*** Opening Data under study ***
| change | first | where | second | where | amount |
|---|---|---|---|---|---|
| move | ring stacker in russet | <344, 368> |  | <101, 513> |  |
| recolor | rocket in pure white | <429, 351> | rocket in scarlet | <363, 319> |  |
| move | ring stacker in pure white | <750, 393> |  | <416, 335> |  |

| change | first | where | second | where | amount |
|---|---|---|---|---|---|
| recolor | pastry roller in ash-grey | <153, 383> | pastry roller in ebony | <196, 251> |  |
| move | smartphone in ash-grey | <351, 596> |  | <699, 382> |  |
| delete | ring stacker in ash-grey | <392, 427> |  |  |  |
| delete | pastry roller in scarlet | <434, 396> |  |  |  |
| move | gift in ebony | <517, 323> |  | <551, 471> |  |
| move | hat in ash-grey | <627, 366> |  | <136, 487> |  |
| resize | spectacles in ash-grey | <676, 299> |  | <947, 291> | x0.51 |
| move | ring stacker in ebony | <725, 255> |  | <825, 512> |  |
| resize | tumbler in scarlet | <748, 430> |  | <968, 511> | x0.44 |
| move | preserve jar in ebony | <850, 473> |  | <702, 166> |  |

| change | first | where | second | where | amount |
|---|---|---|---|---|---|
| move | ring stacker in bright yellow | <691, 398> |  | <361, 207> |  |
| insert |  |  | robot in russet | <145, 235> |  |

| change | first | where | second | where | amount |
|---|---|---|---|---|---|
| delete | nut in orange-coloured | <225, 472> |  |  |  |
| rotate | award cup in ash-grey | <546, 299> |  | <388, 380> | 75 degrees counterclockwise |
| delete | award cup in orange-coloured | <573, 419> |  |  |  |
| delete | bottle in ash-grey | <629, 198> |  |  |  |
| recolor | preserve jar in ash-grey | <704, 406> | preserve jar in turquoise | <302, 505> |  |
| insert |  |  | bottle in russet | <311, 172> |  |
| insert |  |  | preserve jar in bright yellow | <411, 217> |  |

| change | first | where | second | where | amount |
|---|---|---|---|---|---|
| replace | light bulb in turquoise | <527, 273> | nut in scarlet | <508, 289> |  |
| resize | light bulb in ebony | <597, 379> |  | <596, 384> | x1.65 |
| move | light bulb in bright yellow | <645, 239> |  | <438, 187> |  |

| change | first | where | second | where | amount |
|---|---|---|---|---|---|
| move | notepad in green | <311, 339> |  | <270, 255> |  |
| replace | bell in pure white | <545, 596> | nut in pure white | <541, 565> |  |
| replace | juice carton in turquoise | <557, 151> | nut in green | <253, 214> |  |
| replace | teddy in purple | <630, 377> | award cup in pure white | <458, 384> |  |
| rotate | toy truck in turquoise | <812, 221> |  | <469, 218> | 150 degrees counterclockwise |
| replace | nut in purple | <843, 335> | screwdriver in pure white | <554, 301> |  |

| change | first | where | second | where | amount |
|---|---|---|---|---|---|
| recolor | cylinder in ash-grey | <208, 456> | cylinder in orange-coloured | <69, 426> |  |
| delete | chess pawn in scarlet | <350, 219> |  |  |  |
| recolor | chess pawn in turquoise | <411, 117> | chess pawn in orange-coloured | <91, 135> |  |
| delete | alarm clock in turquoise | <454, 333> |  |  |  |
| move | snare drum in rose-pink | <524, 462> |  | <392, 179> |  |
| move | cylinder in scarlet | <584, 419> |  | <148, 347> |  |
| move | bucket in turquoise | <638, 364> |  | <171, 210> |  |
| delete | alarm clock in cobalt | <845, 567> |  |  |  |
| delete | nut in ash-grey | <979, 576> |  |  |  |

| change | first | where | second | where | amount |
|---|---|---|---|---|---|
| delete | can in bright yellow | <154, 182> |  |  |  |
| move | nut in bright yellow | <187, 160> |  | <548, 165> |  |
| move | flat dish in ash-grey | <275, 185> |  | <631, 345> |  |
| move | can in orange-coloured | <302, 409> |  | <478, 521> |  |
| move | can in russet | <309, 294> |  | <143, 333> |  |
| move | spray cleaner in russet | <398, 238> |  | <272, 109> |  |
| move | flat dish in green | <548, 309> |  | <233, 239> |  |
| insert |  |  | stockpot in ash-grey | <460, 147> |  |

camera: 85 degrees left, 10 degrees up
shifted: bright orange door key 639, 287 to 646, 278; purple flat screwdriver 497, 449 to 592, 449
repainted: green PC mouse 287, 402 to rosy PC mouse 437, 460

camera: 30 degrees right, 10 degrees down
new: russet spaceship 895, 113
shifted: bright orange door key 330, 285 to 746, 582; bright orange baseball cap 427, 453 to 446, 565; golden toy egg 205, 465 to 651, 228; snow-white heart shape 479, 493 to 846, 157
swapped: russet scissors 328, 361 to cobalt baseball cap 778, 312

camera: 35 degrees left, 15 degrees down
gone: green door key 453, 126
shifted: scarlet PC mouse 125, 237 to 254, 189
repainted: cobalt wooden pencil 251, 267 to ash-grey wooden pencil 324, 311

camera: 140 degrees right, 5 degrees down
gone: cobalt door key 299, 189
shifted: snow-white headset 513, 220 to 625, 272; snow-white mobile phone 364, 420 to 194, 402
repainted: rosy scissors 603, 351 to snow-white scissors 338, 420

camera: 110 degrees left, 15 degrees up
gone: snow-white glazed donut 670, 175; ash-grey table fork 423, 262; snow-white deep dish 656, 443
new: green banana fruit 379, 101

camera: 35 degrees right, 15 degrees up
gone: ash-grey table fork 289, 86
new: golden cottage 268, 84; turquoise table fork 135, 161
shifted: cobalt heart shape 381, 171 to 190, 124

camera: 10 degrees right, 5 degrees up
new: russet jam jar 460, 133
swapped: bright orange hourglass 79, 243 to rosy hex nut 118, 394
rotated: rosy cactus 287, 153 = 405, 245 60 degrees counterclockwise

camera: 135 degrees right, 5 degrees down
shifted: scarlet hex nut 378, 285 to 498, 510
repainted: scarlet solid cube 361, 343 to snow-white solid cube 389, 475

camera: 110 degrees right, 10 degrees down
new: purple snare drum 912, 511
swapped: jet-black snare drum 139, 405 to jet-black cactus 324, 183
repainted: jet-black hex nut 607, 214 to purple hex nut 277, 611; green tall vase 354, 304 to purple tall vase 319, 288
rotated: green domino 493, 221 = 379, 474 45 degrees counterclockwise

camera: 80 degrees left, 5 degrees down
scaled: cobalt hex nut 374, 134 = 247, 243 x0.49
*** Closing Data under study ***
--- Exercise ---
The entries above hold a line with "stacker in bright" and a later line with "move | snare". Write out exactly those lines and all lines between, nothing more.

--- Finished exercise ---
| move | ring stacker in bright yellow | <691, 398> |  | <361, 207> |  |
| insert |  |  | robot in russet | <145, 235> |  |

| change | first | where | second | where | amount |
|---|---|---|---|---|---|
| delete | nut in orange-coloured | <225, 472> |  |  |  |
| rotate | award cup in ash-grey | <546, 299> |  | <388, 380> | 75 degrees counterclockwise |
| delete | award cup in orange-coloured | <573, 419> |  |  |  |
| delete | bottle in ash-grey | <629, 198> |  |  |  |
| recolor | preserve jar in ash-grey | <704, 406> | preserve jar in turquoise | <302, 505> |  |
| insert |  |  | bottle in russet | <311, 172> |  |
| insert |  |  | preserve jar in bright yellow | <411, 217> |  |

| change | first | where | second | where | amount |
|---|---|---|---|---|---|
| replace | light bulb in turquoise | <527, 273> | nut in scarlet | <508, 289> |  |
| resize | light bulb in ebony | <597, 379> |  | <596, 384> | x1.65 |
| move | light bulb in bright yellow | <645, 239> |  | <438, 187> |  |

| change | first | where | second | where | amount |
|---|---|---|---|---|---|
| move | notepad in green | <311, 339> |  | <270, 255> |  |
| replace | bell in pure white | <545, 596> | nut in pure white | <541, 565> |  |
| replace | juice carton in turquoise | <557, 151> | nut in green | <253, 214> |  |
| replace | teddy in purple | <630, 377> | award cup in pure white | <458, 384> |  |
| rotate | toy truck in turquoise | <812, 221> |  | <469, 218> | 150 degrees counterclockwise |
| replace | nut in purple | <843, 335> | screwdriver in pure white | <554, 301> |  |

| change | first | where | second | where | amount |
|---|---|---|---|---|---|
| recolor | cylinder in ash-grey | <208, 456> | cylinder in orange-coloured | <69, 426> |  |
| delete | chess pawn in scarlet | <350, 219> |  |  |  |
| recolor | chess pawn in turquoise | <411, 117> | chess pawn in orange-coloured | <91, 135> |  |
| delete | alarm clock in turquoise | <454, 333> |  |  |  |
| move | snare drum in rose-pink | <524, 462> |  | <392, 179> |  |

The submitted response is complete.